--- WHAT YOU ARE ASKED TO DO ---
Pictures aside, return every line below exactly as written.

((

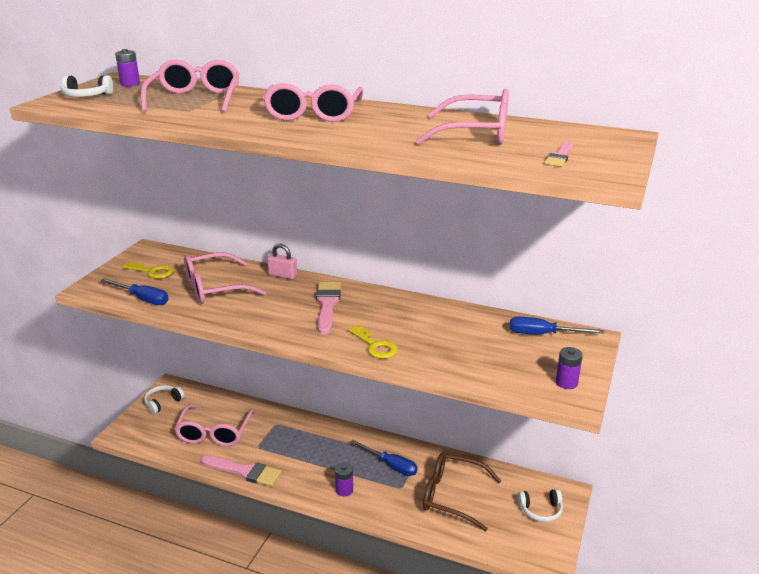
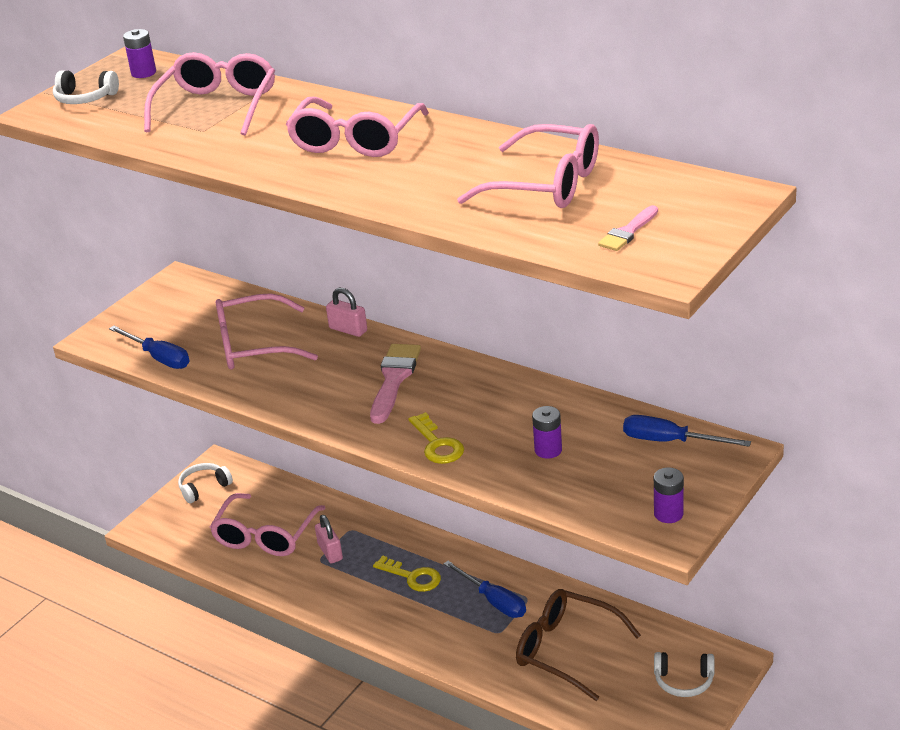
camera: 15 degrees right, 5 degrees up
(152, 271) = (178, 315): yellow key -> yellow key (413, 577)
(244, 471) = (294, 592): pink brush -> none
(264, 440) = (330, 552): none -> pink padlock
(344, 490) = (421, 629): purple battery -> purple battery (548, 450)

))

--- EXERCISE RESULT ---
camera: 15 degrees right, 5 degrees up
(152, 271) = (178, 315): yellow key -> yellow key (413, 577)
(244, 471) = (294, 592): pink brush -> none
(264, 440) = (330, 552): none -> pink padlock
(344, 490) = (421, 629): purple battery -> purple battery (548, 450)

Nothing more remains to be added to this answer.